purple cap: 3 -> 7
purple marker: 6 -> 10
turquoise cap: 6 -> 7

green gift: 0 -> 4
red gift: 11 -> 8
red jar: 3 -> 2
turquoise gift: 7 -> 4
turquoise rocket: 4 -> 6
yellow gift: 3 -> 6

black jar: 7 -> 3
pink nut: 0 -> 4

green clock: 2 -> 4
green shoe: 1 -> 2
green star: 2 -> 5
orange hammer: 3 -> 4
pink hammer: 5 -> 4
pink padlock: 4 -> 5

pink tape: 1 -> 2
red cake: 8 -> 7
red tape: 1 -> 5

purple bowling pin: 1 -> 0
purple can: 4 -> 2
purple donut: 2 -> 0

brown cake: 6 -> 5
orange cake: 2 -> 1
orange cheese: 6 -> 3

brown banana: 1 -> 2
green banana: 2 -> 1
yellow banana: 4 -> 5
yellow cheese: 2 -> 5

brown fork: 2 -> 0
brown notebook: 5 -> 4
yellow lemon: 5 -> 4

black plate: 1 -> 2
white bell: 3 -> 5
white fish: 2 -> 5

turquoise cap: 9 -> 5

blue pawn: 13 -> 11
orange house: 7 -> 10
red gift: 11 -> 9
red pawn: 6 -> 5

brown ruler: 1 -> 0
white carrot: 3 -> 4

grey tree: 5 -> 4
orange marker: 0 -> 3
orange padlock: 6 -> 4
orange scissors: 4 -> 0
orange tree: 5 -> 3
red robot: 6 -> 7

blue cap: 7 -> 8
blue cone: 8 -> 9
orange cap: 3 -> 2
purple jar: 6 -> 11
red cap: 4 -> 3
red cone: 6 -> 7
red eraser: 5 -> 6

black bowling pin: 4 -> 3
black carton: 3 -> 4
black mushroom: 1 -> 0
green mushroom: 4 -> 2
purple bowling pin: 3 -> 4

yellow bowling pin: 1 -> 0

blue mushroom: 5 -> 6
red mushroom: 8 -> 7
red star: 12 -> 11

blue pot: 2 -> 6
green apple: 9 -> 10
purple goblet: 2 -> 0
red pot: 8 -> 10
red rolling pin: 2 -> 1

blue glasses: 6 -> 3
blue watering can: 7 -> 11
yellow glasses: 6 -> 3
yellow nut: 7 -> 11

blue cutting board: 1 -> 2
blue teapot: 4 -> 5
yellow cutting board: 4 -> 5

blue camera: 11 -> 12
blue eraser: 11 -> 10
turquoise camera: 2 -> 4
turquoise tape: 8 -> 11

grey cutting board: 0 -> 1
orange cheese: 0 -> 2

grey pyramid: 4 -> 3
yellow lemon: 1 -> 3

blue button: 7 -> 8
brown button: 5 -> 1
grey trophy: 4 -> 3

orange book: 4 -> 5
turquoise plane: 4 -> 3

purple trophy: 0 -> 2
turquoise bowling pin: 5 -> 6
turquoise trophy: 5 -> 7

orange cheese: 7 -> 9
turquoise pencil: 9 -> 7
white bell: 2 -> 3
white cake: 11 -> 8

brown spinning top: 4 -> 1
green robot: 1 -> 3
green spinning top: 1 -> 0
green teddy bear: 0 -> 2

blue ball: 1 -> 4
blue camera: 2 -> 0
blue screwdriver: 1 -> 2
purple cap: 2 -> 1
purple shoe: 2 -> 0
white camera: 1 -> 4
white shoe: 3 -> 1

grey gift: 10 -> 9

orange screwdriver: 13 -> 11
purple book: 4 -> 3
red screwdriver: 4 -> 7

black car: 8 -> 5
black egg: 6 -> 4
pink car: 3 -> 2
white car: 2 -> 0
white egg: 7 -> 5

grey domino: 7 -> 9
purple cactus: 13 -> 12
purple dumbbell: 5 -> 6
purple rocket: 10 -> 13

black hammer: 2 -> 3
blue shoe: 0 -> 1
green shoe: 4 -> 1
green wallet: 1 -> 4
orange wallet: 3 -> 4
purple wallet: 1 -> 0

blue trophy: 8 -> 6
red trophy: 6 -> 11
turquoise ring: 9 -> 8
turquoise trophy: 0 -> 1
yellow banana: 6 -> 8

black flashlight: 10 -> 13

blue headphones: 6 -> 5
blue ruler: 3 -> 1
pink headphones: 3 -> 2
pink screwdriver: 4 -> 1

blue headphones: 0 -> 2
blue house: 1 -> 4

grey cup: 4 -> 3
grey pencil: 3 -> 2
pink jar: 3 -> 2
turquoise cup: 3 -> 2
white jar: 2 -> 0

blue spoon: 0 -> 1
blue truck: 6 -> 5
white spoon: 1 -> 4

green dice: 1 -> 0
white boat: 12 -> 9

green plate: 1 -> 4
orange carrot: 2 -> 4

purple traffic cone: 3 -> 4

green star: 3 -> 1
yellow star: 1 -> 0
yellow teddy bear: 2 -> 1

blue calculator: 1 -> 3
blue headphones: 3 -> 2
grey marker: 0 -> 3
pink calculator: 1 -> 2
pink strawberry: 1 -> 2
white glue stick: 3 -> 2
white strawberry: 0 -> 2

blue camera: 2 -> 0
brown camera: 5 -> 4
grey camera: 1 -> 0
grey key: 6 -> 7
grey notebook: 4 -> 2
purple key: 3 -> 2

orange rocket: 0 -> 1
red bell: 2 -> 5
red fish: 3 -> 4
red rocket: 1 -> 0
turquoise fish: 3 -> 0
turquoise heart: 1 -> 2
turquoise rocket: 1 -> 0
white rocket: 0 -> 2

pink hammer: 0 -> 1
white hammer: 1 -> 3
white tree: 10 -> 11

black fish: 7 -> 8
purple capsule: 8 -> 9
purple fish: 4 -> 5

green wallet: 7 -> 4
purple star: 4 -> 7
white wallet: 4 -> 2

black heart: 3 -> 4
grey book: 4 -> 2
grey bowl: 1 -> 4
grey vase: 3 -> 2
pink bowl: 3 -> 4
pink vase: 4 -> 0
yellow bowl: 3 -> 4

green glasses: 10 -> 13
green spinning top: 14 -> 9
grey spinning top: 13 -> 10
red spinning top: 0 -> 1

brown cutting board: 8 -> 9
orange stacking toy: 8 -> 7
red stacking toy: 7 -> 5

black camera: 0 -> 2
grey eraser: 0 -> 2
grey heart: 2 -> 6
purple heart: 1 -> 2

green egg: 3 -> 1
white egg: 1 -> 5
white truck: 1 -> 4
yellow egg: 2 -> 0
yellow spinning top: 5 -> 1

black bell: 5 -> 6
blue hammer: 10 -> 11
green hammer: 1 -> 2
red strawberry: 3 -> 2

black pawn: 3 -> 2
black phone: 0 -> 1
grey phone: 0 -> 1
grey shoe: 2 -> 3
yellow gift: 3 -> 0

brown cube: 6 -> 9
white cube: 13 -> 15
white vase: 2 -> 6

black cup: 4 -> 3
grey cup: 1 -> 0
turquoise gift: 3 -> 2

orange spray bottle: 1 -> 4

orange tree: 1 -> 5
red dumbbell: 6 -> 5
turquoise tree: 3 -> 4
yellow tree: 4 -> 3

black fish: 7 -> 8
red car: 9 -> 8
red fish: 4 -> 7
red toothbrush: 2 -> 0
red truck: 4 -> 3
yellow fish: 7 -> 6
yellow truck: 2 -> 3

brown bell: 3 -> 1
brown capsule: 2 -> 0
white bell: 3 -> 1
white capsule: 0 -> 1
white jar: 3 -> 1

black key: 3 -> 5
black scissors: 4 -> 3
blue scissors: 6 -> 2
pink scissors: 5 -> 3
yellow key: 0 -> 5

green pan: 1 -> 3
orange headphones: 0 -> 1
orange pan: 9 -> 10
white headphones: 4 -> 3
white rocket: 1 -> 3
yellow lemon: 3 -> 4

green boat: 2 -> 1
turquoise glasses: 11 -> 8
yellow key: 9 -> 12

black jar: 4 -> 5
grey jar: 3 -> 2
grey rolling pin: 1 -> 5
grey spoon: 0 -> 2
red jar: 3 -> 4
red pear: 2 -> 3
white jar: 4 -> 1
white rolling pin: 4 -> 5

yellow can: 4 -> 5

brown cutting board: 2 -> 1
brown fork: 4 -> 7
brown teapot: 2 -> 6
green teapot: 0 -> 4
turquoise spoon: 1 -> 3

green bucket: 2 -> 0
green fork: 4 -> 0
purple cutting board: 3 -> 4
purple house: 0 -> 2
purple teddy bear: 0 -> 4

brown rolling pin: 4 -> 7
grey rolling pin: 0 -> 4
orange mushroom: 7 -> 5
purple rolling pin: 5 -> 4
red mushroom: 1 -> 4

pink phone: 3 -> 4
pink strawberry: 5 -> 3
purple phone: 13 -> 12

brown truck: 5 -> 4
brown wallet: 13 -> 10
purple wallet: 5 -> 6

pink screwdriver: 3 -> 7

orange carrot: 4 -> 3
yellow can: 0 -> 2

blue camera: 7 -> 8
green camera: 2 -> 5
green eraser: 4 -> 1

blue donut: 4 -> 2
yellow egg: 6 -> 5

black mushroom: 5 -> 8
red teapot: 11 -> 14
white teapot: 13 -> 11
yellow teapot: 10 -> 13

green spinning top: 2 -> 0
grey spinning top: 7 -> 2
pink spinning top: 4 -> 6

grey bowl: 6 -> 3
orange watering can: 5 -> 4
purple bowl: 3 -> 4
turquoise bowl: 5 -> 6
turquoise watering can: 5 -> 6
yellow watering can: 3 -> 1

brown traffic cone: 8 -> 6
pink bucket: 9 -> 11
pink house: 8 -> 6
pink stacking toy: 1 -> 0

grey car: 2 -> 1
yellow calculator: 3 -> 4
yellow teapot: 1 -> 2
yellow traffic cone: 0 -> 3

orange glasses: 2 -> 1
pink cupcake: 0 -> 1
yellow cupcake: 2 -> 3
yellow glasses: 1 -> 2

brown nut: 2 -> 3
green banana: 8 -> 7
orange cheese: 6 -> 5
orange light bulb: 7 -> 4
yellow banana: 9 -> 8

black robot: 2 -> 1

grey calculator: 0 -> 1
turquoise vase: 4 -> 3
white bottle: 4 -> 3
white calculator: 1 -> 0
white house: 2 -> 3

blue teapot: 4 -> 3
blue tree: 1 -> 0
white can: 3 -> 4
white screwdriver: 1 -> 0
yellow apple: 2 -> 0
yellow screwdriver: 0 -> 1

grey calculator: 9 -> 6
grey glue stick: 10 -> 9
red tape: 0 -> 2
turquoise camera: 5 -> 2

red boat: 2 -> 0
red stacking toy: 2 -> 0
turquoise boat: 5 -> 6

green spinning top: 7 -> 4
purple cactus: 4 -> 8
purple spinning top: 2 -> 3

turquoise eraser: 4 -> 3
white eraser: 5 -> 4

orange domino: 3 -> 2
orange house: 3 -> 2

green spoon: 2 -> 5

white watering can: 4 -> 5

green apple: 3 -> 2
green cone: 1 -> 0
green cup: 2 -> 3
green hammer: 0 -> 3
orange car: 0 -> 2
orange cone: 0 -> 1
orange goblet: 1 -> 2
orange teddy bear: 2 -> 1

##############################

→ **REQUIREMENT**: Among the records above, only the lines between the line holding "black heart: 3 -> 4" and the line holding "yellow spinning top: 5 -> 1", inclusive, are to be output, exactly as written.

→ **SOLUTION FOR THIS EXERCISE**:
black heart: 3 -> 4
grey book: 4 -> 2
grey bowl: 1 -> 4
grey vase: 3 -> 2
pink bowl: 3 -> 4
pink vase: 4 -> 0
yellow bowl: 3 -> 4

green glasses: 10 -> 13
green spinning top: 14 -> 9
grey spinning top: 13 -> 10
red spinning top: 0 -> 1

brown cutting board: 8 -> 9
orange stacking toy: 8 -> 7
red stacking toy: 7 -> 5

black camera: 0 -> 2
grey eraser: 0 -> 2
grey heart: 2 -> 6
purple heart: 1 -> 2

green egg: 3 -> 1
white egg: 1 -> 5
white truck: 1 -> 4
yellow egg: 2 -> 0
yellow spinning top: 5 -> 1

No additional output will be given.